= Brief =
Reproduce each line of the following material exactly, omitting the images.

--

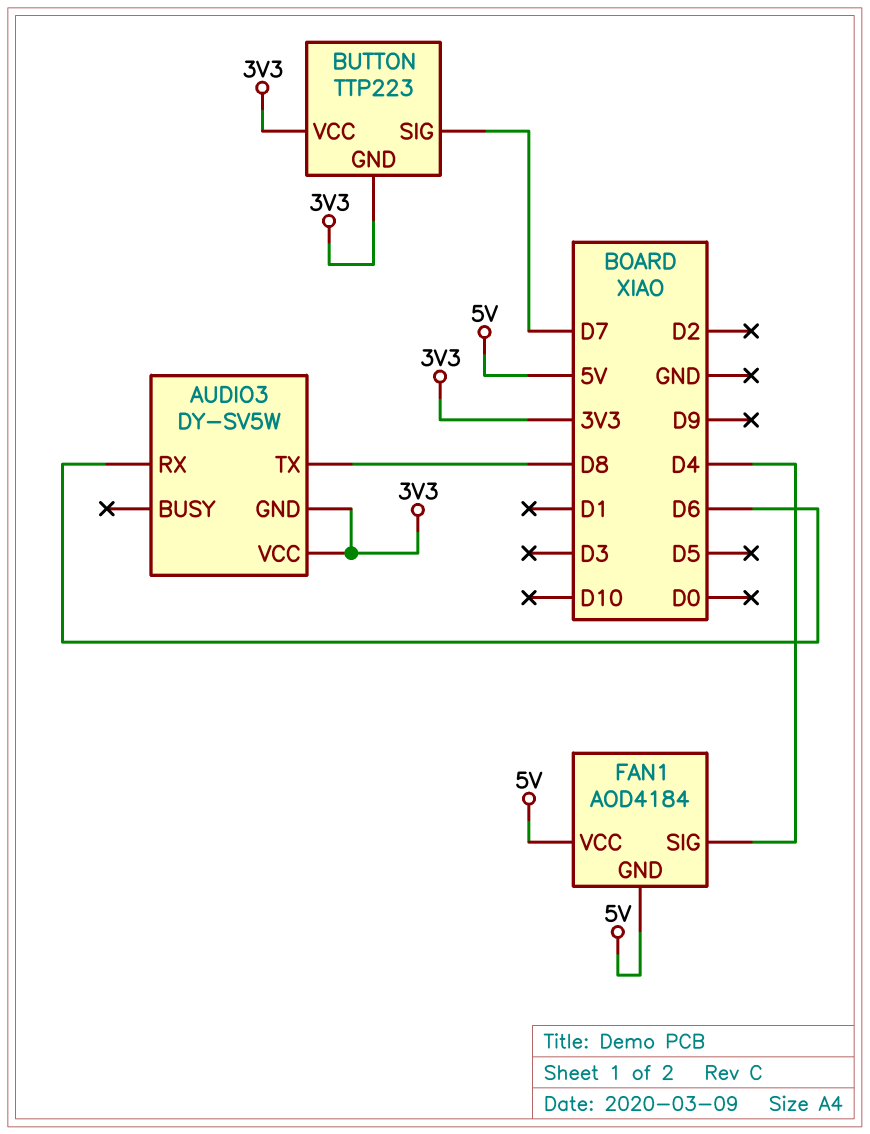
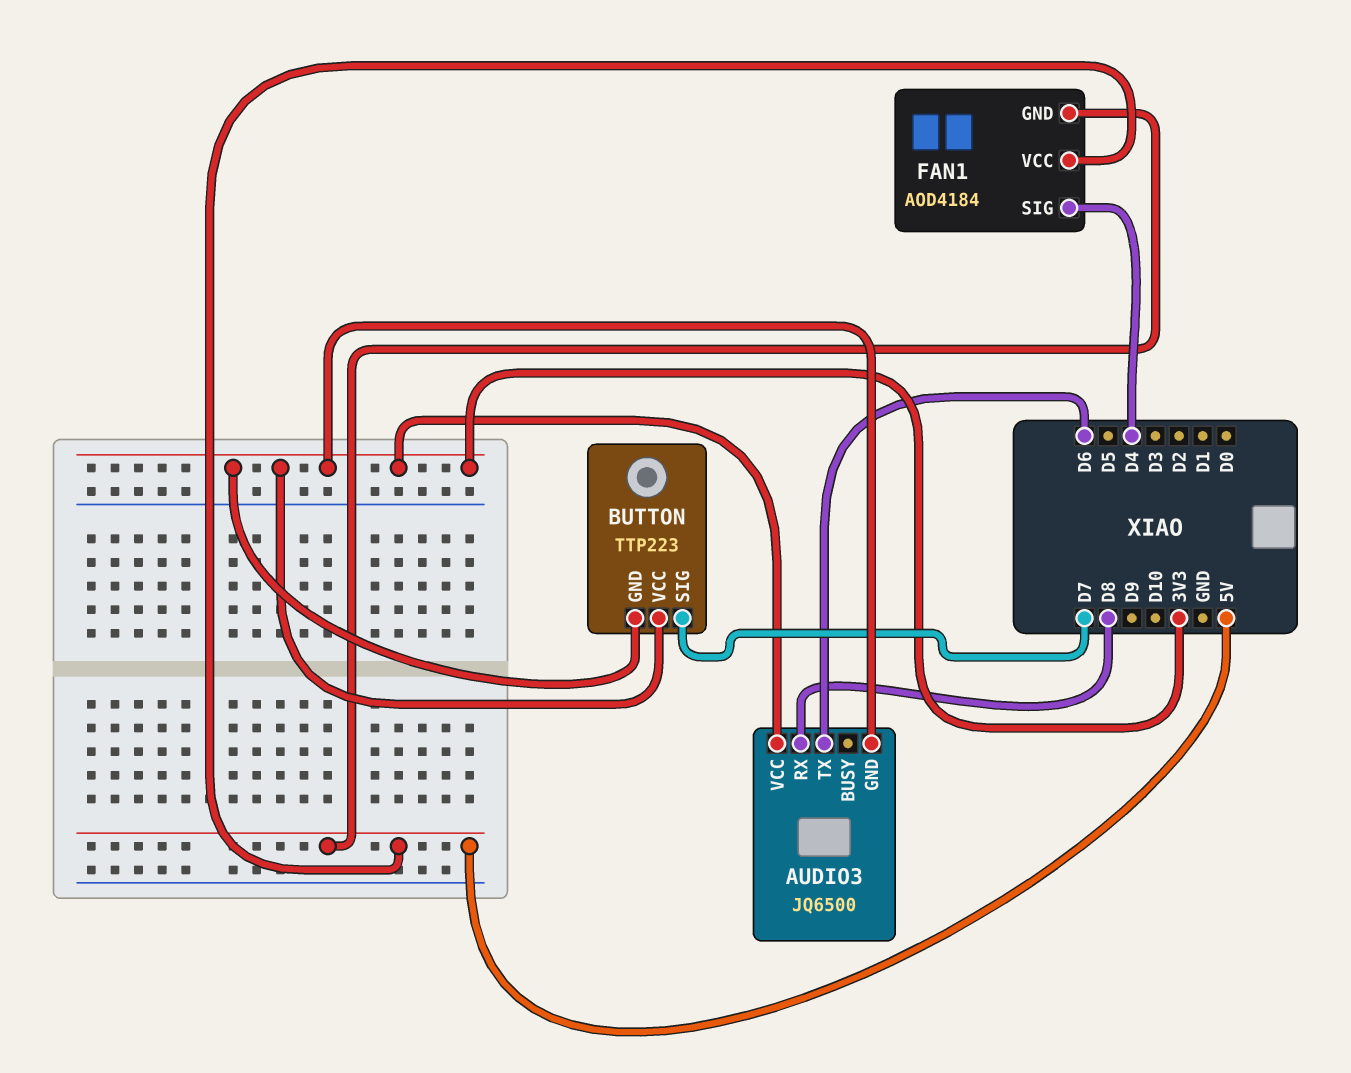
AUDIO3: DY-SV5W -> JQ6500
AUDIO3 pin RX: D6 -> D8
AUDIO3 pin TX: D8 -> D6

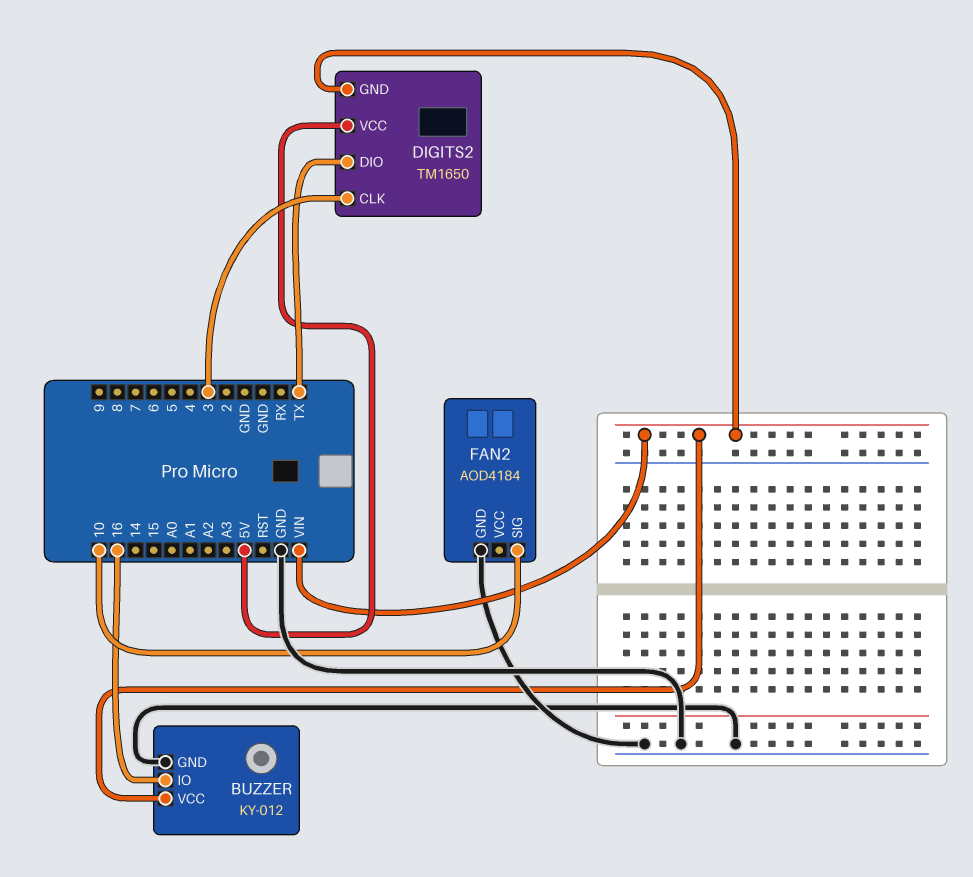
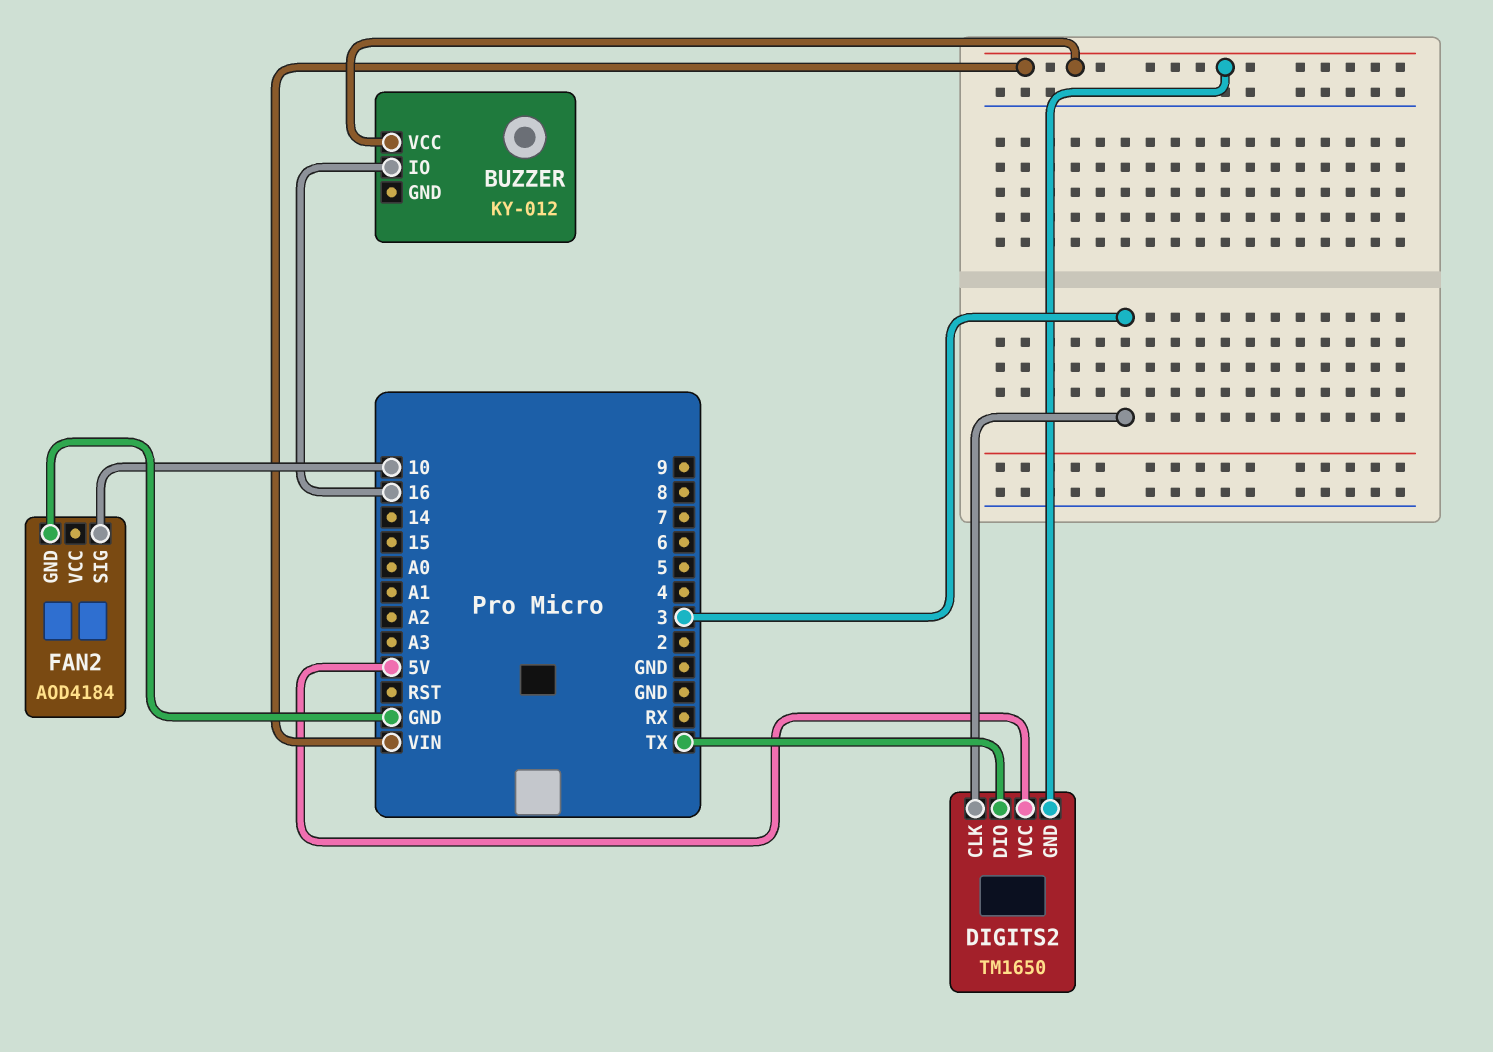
BUZZER pin GND: GND -> none

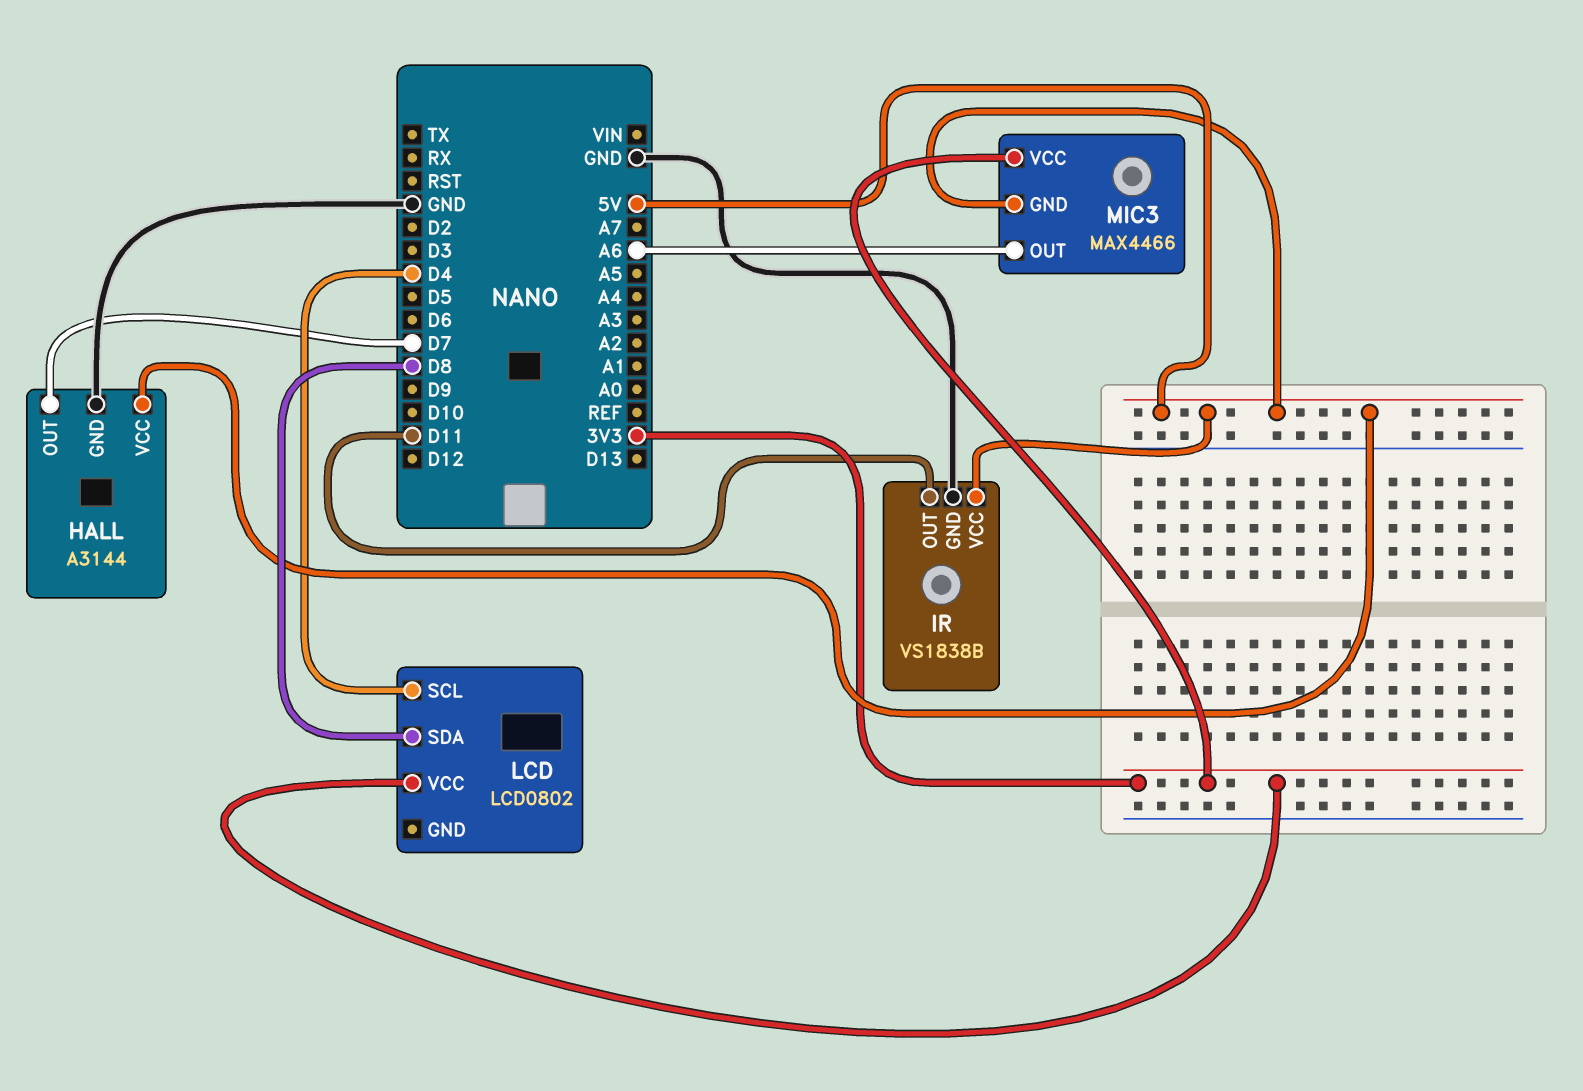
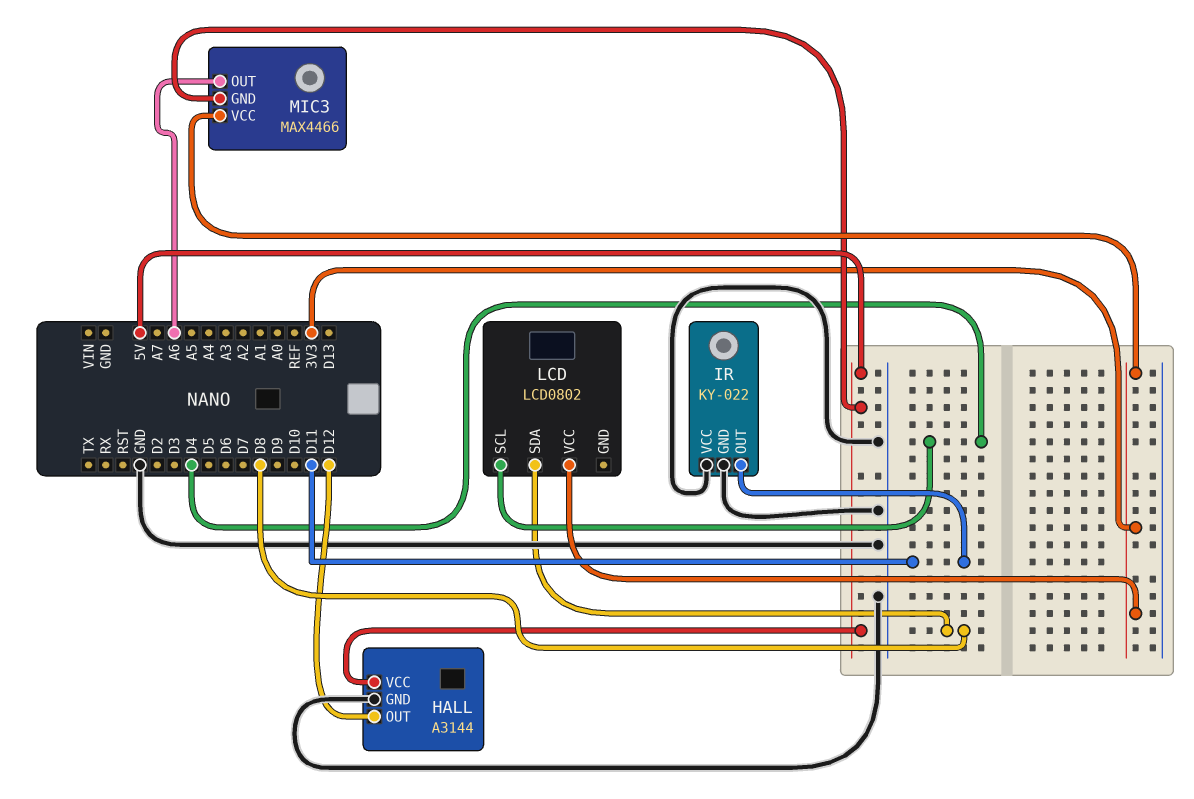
HALL pin OUT: D7 -> D12
IR: VS1838B -> KY-022
IR pin VCC: 5V -> GND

--

= Problem solution =
AUDIO3: DY-SV5W -> JQ6500
AUDIO3 pin RX: D6 -> D8
AUDIO3 pin TX: D8 -> D6

BUZZER pin GND: GND -> none

HALL pin OUT: D7 -> D12
IR: VS1838B -> KY-022
IR pin VCC: 5V -> GND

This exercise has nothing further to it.